▸ Task to carry out:
Exact copy, pictures excluded: print the lines from the one with "R11: 2.2k (N3, N7) -> 2.2k (N7, N16)" through the final line of the records.

▸ Data records:
--- START ---

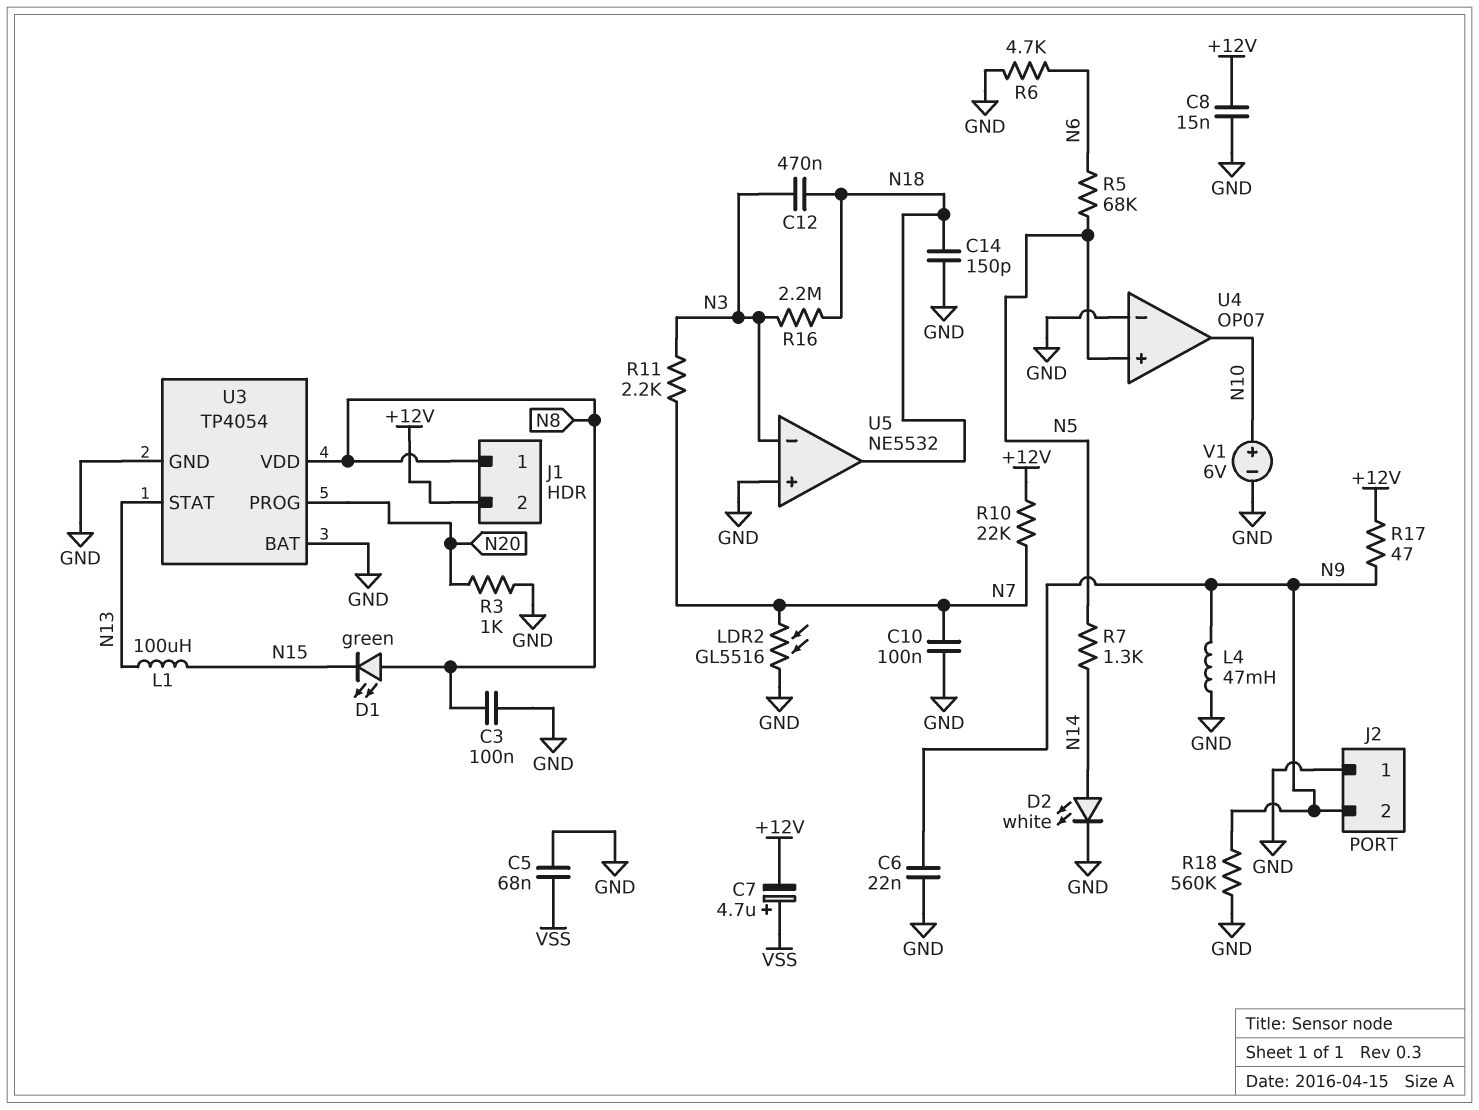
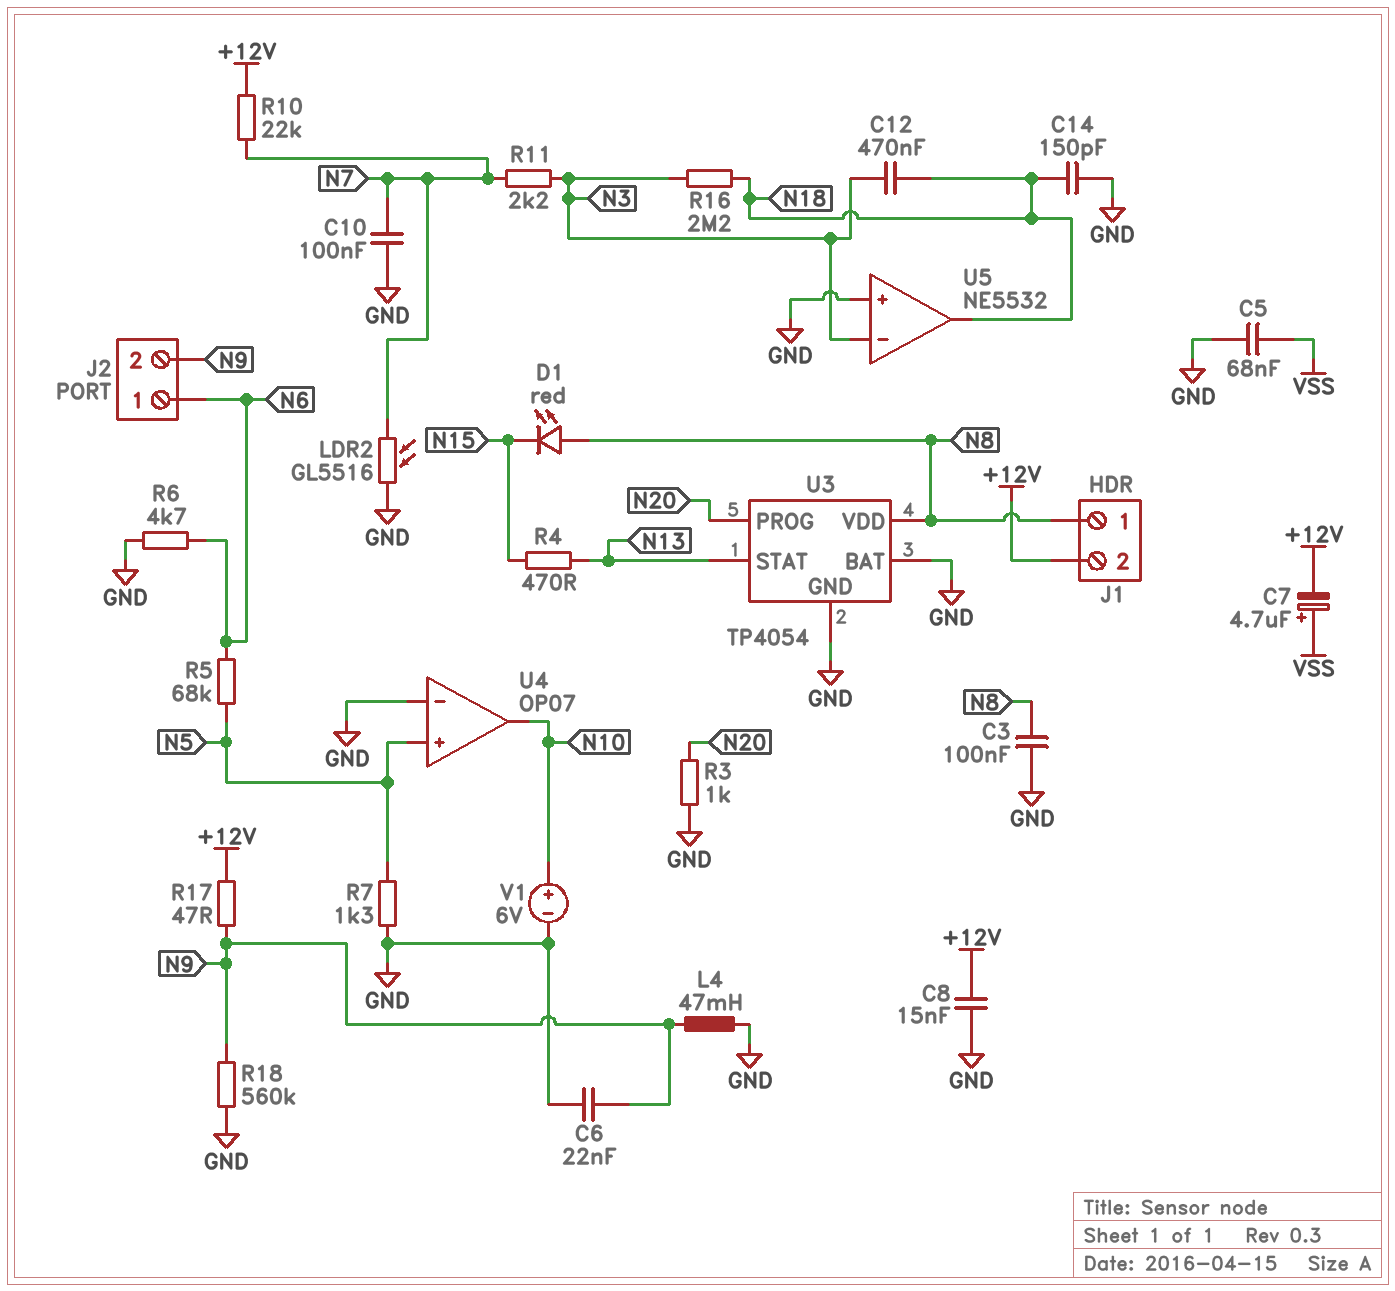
D1: LED green (A N8, K N15) -> LED red (A N8, K N15)
D2: LED white (A N14, K GND) -> none
J2 pin 1: GND -> N6
L1: 100uH (N13, N15) -> none
R4: none -> 470 (N13, N15)
R7: 1.3k (N5, N14) -> 1.3k (GND, N5)

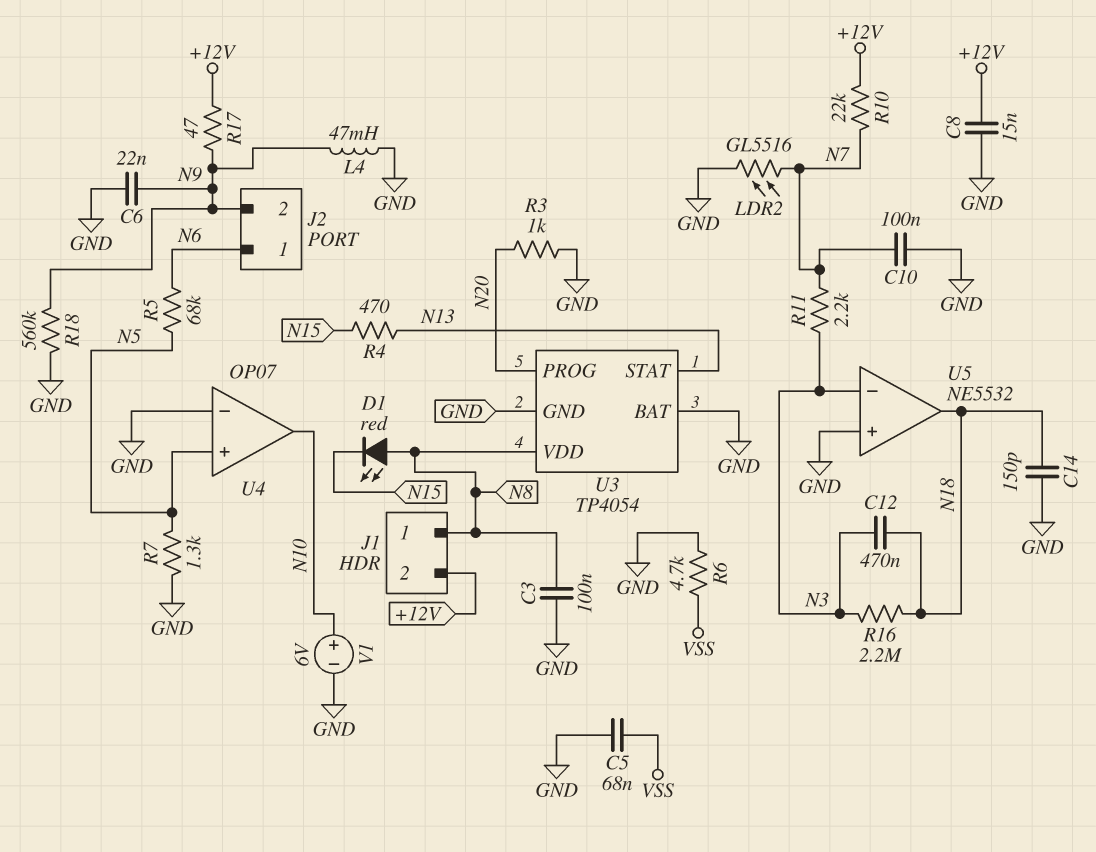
C7: 4.7uF (plus VSS, minus +12V) -> none
R6: 4.7k (GND, N6) -> 4.7k (GND, VSS)

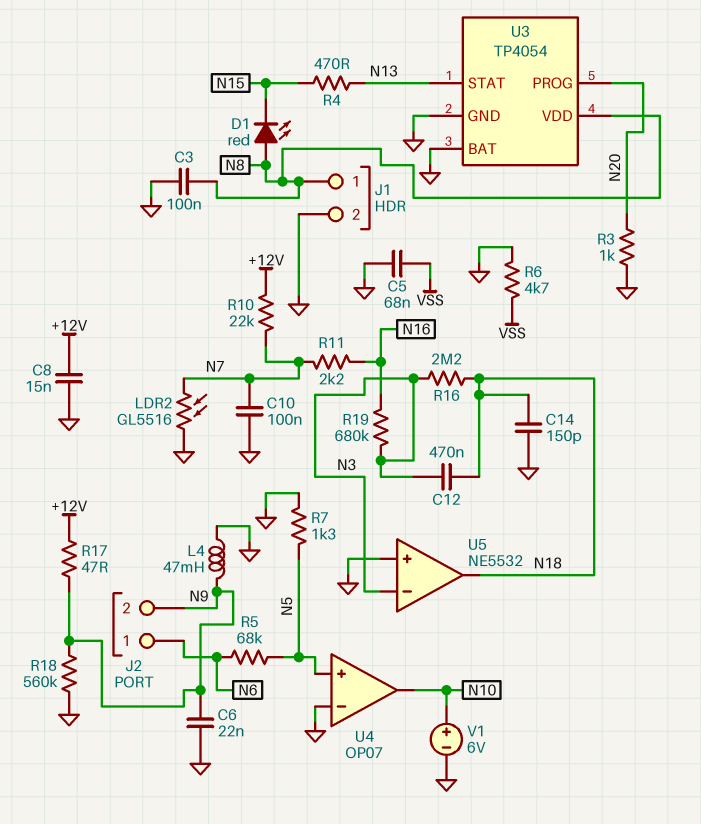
J1 pin 2: +12V -> GND
R11: 2.2k (N3, N7) -> 2.2k (N7, N16)
R19: none -> 680k (N3, N16)

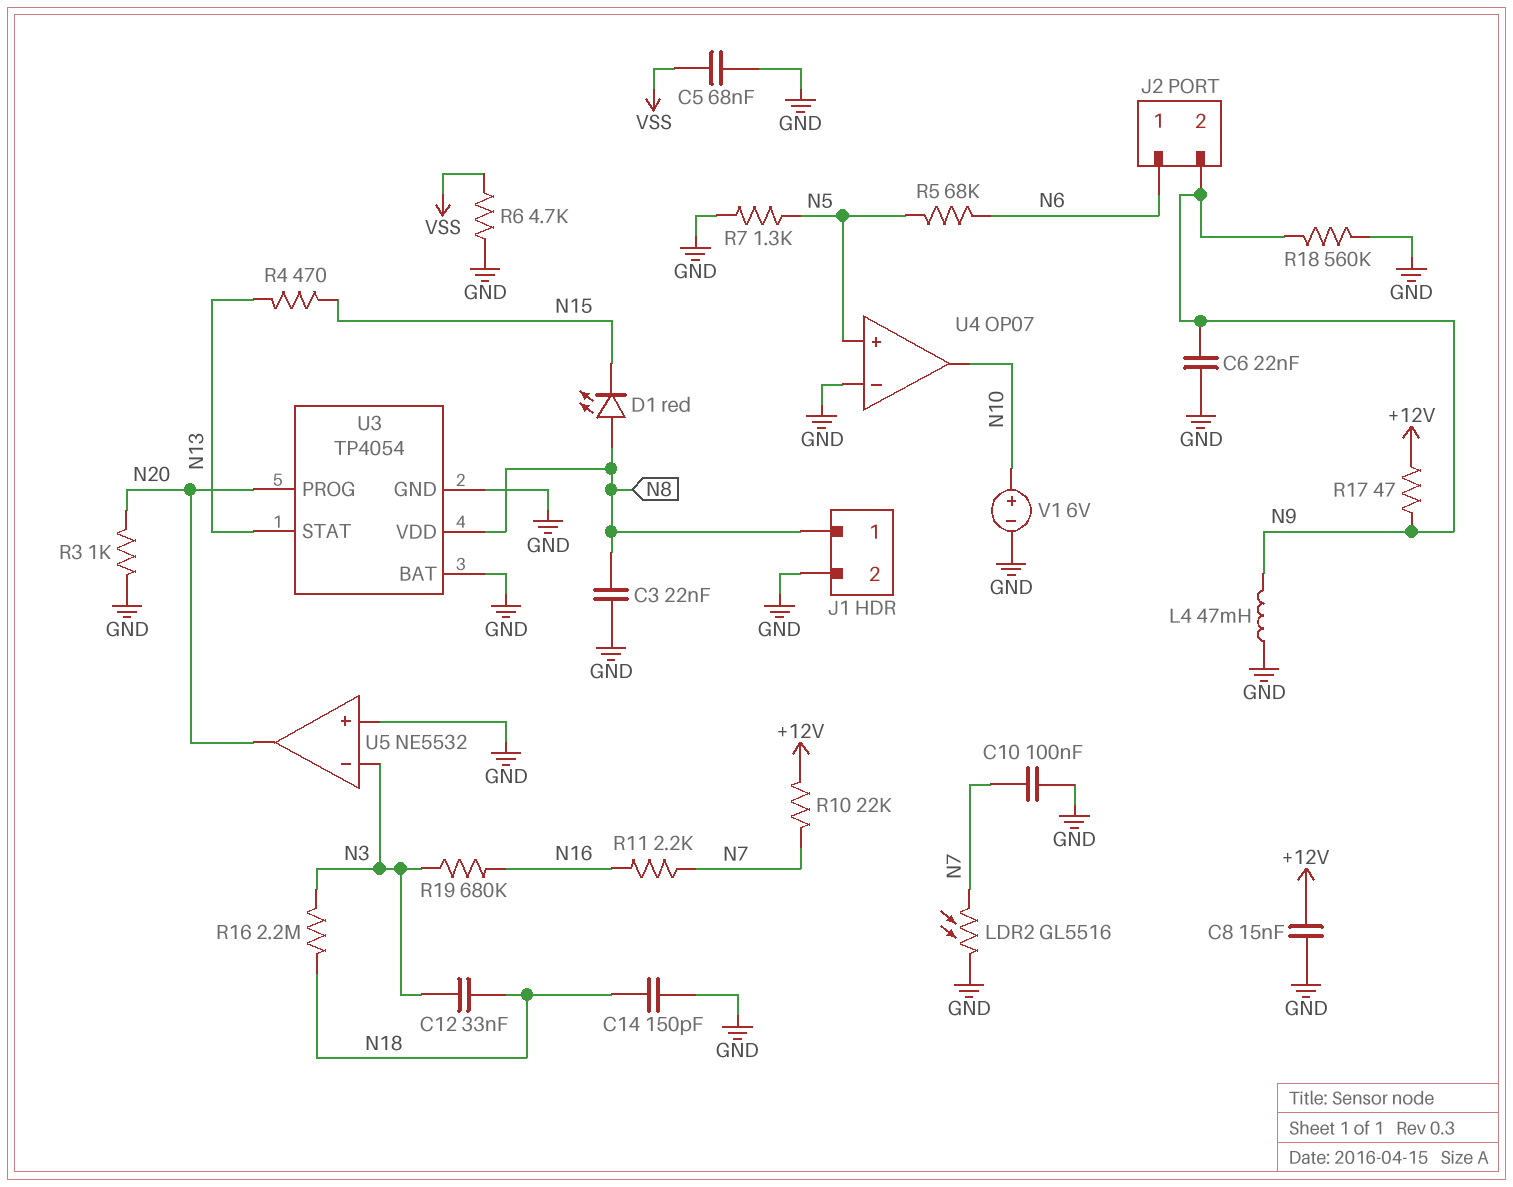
C3: 100nF (GND, N8) -> 22nF (GND, N8)
C12: 470nF (N3, N18) -> 33nF (N3, N18)
U5 pin out: N18 -> N20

--- END ---

▸ Task result:
R11: 2.2k (N3, N7) -> 2.2k (N7, N16)
R19: none -> 680k (N3, N16)

C3: 100nF (GND, N8) -> 22nF (GND, N8)
C12: 470nF (N3, N18) -> 33nF (N3, N18)
U5 pin out: N18 -> N20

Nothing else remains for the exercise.